## What the exercise asks
Everything in the listing below must be reproduced exactly, apart from its images.

## Given material

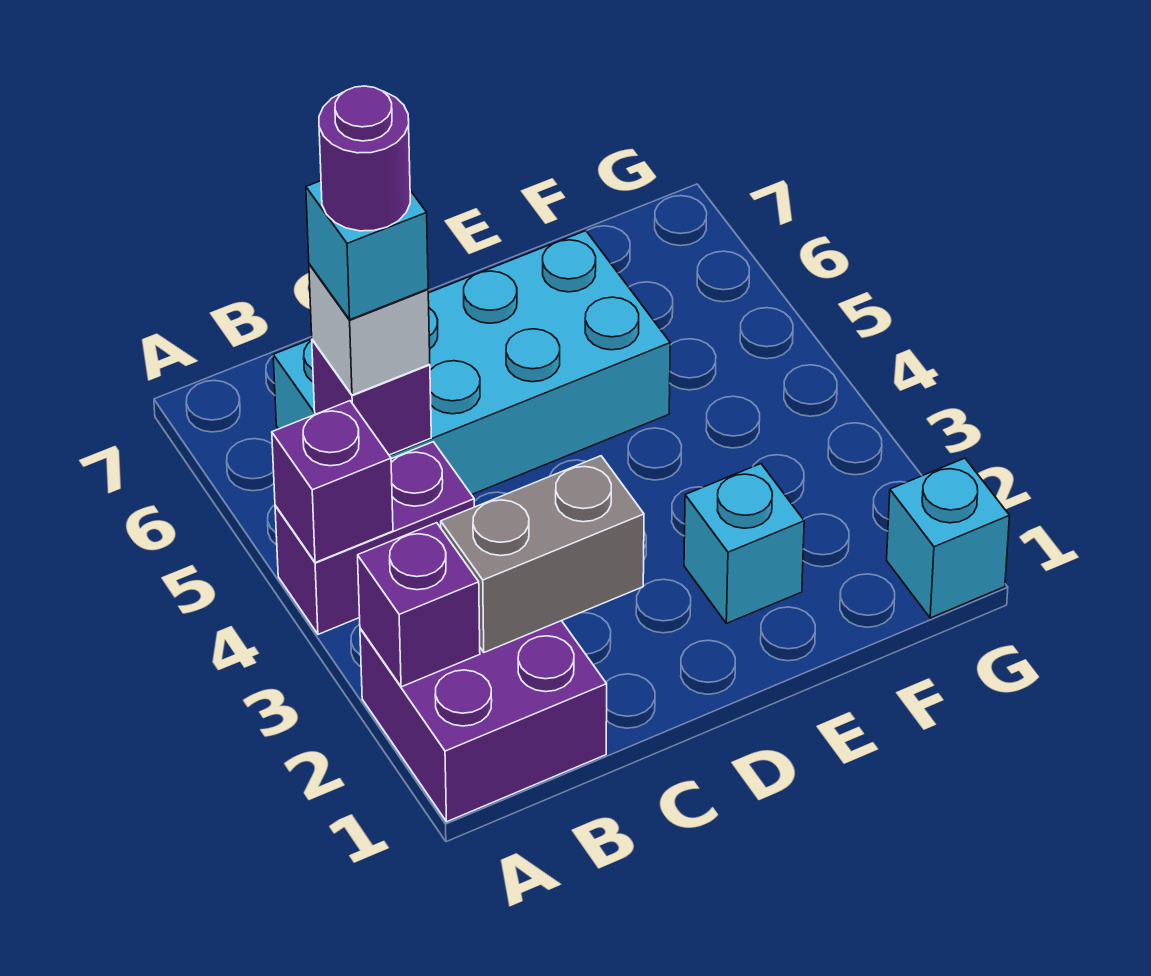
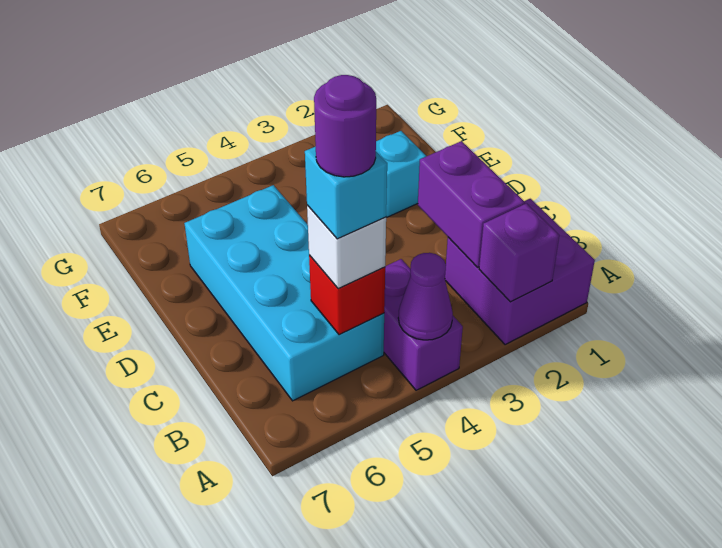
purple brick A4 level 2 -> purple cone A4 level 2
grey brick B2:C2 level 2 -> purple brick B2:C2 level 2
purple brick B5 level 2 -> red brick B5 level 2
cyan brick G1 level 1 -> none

## Result of the exercise
purple brick A4 level 2 -> purple cone A4 level 2
grey brick B2:C2 level 2 -> purple brick B2:C2 level 2
purple brick B5 level 2 -> red brick B5 level 2
cyan brick G1 level 1 -> none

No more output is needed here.